(SUPPLIED MATERIAL begins)
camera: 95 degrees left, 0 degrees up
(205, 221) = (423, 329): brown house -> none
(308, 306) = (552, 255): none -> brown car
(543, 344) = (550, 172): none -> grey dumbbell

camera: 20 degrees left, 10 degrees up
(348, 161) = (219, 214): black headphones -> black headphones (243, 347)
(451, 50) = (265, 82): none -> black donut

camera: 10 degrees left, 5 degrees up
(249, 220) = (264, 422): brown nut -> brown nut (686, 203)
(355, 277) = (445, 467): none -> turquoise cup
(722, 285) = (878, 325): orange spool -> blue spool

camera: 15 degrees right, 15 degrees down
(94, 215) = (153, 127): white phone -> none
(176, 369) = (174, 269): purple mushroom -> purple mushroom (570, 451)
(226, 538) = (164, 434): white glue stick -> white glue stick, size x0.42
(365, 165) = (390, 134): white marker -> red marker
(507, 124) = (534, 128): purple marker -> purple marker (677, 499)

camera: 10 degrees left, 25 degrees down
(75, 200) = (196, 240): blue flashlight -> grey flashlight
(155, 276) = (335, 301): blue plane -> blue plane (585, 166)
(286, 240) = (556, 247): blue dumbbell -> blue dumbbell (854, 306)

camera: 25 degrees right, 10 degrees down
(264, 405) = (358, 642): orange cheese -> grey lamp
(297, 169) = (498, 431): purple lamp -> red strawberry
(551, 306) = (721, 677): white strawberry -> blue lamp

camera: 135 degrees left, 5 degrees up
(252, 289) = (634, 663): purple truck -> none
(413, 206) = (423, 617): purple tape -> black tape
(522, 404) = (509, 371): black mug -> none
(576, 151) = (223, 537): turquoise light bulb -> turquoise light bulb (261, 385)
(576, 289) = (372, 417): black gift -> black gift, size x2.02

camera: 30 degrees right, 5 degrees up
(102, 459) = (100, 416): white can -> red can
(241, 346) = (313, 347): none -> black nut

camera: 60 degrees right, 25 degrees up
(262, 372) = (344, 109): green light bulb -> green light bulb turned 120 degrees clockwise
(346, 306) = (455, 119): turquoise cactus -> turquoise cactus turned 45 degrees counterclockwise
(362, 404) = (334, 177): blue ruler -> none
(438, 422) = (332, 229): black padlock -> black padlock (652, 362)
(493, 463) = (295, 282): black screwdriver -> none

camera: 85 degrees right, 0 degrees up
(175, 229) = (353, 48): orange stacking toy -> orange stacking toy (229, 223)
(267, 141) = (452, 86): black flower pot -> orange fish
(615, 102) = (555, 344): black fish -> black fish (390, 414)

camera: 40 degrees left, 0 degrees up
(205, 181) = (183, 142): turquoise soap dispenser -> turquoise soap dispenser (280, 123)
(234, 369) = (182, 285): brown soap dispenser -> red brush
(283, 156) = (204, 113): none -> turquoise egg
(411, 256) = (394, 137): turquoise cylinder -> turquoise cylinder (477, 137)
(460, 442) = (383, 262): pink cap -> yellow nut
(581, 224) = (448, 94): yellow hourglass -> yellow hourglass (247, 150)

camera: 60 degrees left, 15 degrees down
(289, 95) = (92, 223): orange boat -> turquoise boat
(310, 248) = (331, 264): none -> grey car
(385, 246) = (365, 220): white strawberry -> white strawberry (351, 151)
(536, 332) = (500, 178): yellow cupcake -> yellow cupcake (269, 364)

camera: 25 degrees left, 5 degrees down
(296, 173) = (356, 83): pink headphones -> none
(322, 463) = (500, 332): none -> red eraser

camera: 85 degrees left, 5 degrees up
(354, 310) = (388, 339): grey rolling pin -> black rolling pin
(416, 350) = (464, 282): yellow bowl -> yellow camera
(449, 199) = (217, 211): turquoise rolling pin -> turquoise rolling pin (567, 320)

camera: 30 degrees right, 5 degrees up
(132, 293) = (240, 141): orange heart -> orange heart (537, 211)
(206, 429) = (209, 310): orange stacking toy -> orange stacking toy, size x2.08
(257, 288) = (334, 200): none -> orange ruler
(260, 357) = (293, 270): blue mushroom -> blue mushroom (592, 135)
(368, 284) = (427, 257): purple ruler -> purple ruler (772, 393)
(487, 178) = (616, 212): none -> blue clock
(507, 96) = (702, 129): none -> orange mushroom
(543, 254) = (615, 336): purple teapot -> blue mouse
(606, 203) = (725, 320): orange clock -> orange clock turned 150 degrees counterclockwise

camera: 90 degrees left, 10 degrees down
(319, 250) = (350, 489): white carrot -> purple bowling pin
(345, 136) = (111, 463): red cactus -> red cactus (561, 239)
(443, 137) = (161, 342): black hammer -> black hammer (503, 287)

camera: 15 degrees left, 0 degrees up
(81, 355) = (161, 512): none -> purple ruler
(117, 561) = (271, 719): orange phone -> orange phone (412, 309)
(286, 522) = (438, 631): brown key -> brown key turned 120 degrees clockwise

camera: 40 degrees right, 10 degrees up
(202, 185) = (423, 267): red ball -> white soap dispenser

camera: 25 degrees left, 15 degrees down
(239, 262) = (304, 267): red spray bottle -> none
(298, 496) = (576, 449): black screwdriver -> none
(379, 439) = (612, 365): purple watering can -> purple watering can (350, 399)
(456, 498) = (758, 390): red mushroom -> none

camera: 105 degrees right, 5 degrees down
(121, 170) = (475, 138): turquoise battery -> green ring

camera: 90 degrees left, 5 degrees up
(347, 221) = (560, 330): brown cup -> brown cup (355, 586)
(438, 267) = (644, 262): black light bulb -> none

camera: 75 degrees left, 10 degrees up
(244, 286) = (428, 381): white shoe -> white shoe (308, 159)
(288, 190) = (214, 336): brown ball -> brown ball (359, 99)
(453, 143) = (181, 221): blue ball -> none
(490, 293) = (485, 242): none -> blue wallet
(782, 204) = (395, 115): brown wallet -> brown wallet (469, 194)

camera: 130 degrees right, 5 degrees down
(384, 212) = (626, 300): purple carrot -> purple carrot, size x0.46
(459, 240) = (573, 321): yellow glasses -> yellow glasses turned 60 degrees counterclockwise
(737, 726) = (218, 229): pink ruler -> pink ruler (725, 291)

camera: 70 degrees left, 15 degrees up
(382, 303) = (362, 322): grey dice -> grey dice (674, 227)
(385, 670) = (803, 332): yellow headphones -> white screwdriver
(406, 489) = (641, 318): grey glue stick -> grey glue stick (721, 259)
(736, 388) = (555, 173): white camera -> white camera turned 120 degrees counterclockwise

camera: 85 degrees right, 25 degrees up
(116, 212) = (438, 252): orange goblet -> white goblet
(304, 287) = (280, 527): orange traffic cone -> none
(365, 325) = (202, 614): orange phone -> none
(SUPPLIED MATERIAL ends)
Leave out every line above except those from the line with "(81, 355) = (161, 512): none -> purple ruler" up to and including the line with "(459, 240) = (573, 321): yellow", and copy those exactly.

(81, 355) = (161, 512): none -> purple ruler
(117, 561) = (271, 719): orange phone -> orange phone (412, 309)
(286, 522) = (438, 631): brown key -> brown key turned 120 degrees clockwise

camera: 40 degrees right, 10 degrees up
(202, 185) = (423, 267): red ball -> white soap dispenser

camera: 25 degrees left, 15 degrees down
(239, 262) = (304, 267): red spray bottle -> none
(298, 496) = (576, 449): black screwdriver -> none
(379, 439) = (612, 365): purple watering can -> purple watering can (350, 399)
(456, 498) = (758, 390): red mushroom -> none

camera: 105 degrees right, 5 degrees down
(121, 170) = (475, 138): turquoise battery -> green ring

camera: 90 degrees left, 5 degrees up
(347, 221) = (560, 330): brown cup -> brown cup (355, 586)
(438, 267) = (644, 262): black light bulb -> none

camera: 75 degrees left, 10 degrees up
(244, 286) = (428, 381): white shoe -> white shoe (308, 159)
(288, 190) = (214, 336): brown ball -> brown ball (359, 99)
(453, 143) = (181, 221): blue ball -> none
(490, 293) = (485, 242): none -> blue wallet
(782, 204) = (395, 115): brown wallet -> brown wallet (469, 194)

camera: 130 degrees right, 5 degrees down
(384, 212) = (626, 300): purple carrot -> purple carrot, size x0.46
(459, 240) = (573, 321): yellow glasses -> yellow glasses turned 60 degrees counterclockwise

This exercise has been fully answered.